Should a line below contain the word "NMOS", report it.

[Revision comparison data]
==================================================

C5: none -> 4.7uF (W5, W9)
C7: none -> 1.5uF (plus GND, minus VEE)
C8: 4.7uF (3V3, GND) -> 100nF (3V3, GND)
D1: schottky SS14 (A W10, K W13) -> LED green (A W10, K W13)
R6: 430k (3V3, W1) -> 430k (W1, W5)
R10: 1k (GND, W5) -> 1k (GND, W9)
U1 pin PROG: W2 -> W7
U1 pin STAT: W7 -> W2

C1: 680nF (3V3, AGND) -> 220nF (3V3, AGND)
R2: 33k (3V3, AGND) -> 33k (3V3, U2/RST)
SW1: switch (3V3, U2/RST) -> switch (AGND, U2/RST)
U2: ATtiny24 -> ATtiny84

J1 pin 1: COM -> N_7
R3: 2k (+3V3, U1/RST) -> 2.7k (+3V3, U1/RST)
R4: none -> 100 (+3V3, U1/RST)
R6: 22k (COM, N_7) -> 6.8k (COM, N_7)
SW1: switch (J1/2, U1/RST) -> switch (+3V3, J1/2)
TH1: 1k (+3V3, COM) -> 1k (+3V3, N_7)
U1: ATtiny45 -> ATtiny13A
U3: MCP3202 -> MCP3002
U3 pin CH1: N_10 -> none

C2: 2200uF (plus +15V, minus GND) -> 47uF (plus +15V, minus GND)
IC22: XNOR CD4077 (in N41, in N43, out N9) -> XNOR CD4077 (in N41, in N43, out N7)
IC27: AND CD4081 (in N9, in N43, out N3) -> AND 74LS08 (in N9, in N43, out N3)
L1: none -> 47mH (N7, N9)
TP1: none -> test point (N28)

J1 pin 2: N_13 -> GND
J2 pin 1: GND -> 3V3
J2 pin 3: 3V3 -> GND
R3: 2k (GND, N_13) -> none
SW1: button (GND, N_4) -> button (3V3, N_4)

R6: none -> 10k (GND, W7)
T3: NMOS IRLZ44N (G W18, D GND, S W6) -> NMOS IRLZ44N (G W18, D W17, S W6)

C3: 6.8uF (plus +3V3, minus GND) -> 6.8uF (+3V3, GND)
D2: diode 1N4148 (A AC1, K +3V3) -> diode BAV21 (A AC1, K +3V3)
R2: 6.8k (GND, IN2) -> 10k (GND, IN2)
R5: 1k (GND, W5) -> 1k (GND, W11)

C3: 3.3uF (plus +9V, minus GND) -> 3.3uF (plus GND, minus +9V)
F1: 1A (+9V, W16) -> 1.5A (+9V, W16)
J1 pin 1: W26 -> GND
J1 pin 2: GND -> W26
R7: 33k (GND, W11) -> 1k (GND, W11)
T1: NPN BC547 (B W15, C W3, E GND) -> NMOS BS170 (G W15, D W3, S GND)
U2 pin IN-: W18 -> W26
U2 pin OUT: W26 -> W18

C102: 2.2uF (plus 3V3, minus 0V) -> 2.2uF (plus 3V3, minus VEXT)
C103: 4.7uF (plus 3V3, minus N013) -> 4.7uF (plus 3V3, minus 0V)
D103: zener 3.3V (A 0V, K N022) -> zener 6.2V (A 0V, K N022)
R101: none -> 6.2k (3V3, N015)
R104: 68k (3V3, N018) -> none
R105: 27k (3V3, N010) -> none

==================================================

ANSWER TO THE PROBLEM
T3: NMOS IRLZ44N (G W18, D GND, S W6) -> NMOS IRLZ44N (G W18, D W17, S W6)
T1: NPN BC547 (B W15, C W3, E GND) -> NMOS BS170 (G W15, D W3, S GND)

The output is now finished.